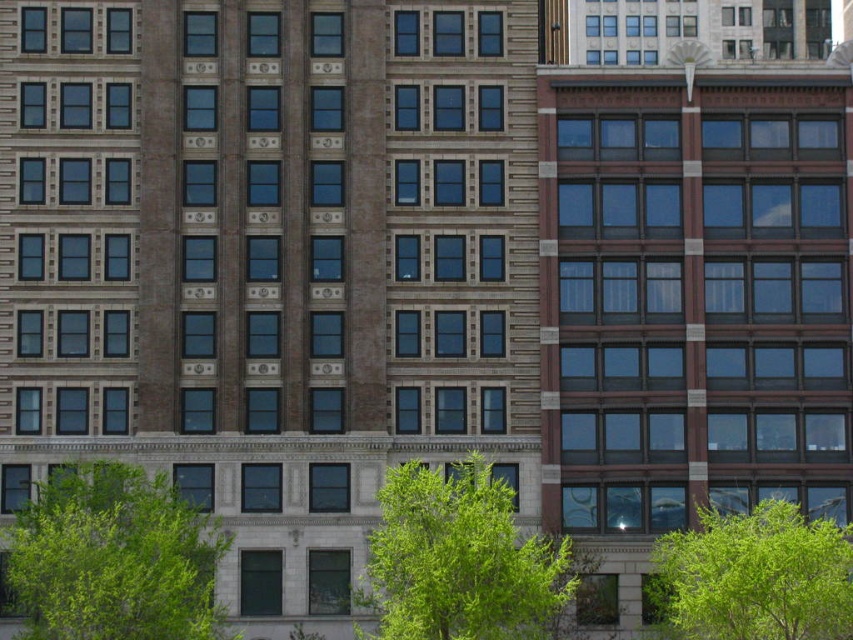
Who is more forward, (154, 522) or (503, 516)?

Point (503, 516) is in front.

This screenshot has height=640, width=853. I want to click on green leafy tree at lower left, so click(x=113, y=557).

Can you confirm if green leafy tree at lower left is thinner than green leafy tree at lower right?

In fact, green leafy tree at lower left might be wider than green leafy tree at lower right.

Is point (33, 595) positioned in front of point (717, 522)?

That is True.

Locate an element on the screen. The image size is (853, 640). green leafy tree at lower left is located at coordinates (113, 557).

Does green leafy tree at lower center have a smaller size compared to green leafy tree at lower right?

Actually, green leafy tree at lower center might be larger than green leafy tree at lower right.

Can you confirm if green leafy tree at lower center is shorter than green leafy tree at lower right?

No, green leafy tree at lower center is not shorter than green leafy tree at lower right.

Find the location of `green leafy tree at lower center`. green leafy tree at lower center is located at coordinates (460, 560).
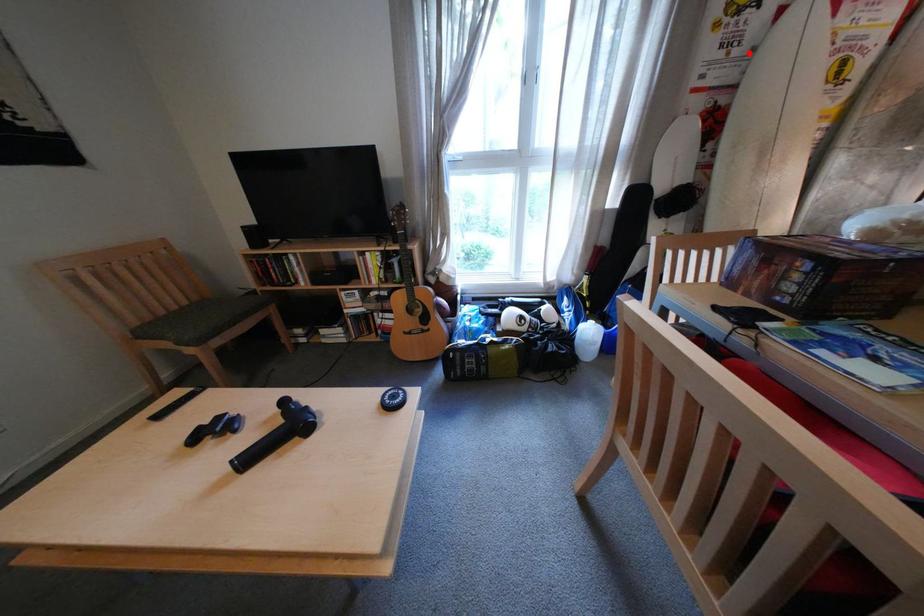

◇ ◇ ◇ ◇ ◇

◆ **Assignment**
Can you reproduce, word for word, the lines of the records from the line containing "That is True." through the end of the records, including both ends and omitting the pictures?

◆ **Exercise result**
That is True.

Locate an element on the screen. The image size is (853, 640). green leafy tree at lower left is located at coordinates (113, 557).

Does green leafy tree at lower center have a smaller size compared to green leafy tree at lower right?

Actually, green leafy tree at lower center might be larger than green leafy tree at lower right.

Can you confirm if green leafy tree at lower center is shorter than green leafy tree at lower right?

No, green leafy tree at lower center is not shorter than green leafy tree at lower right.

Find the location of `green leafy tree at lower center`. green leafy tree at lower center is located at coordinates (460, 560).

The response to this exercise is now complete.